_YOUR TASK_. Every entry below should be repeated exactly; the pictures should not.

_MATERIAL TO PROCESS_.
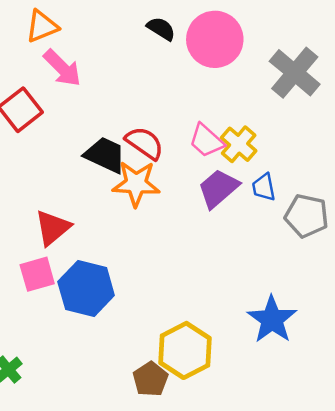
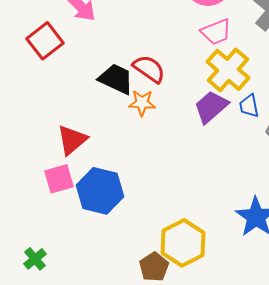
pink trapezoid: (206, 141) -> (216, 32), moved, turned -64
yellow cross: (239, 144) -> (228, 70), size x1.4
orange star: (136, 184) -> (142, 103), size x0.7

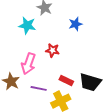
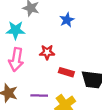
pink arrow: (28, 64) -> (16, 60), moved
red rectangle: (66, 80) -> (66, 72), moved

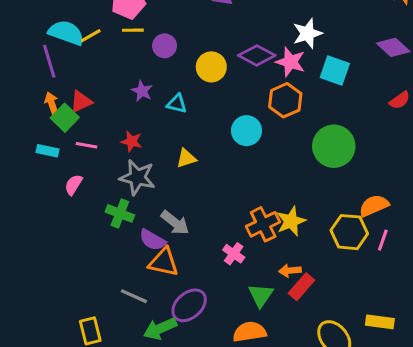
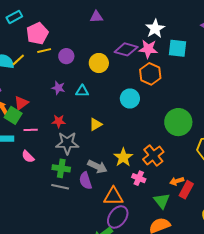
green circle: (334, 146) -> (178, 122), moved
pink semicircle: (73, 185) -> (28, 157), turned -64
yellow star: (291, 221) -> (123, 157), moved
purple semicircle: (152, 240) -> (85, 181), turned 54
orange triangle: (164, 262) -> (113, 196), moved
gray line: (134, 296) -> (60, 187), moved

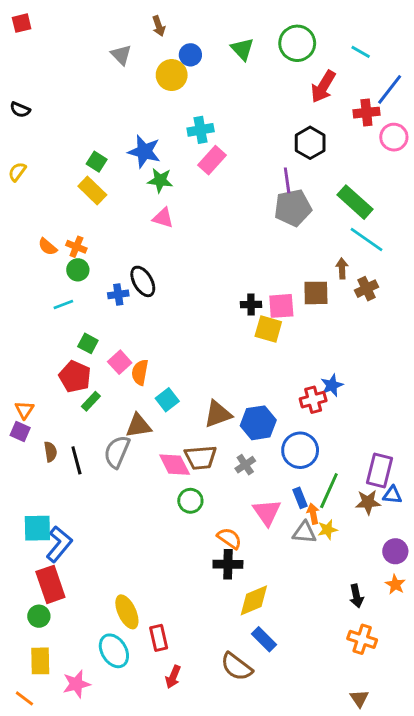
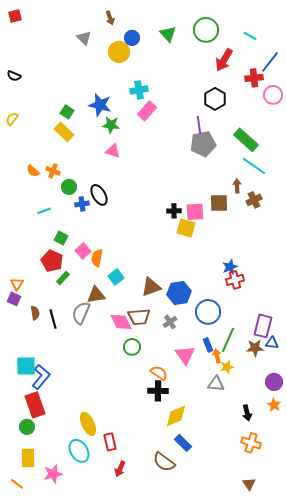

_RESPONSE TO THE EXERCISE_.
pink trapezoid: (206, 141) -> (216, 32), moved, turned -64
yellow cross: (239, 144) -> (228, 70), size x1.4
orange star: (136, 184) -> (142, 103), size x0.7

pink arrow: (28, 64) -> (16, 60), moved
red rectangle: (66, 80) -> (66, 72), moved

green circle: (334, 146) -> (178, 122), moved
pink semicircle: (73, 185) -> (28, 157), turned -64
yellow star: (291, 221) -> (123, 157), moved
purple semicircle: (152, 240) -> (85, 181), turned 54
orange triangle: (164, 262) -> (113, 196), moved
gray line: (134, 296) -> (60, 187), moved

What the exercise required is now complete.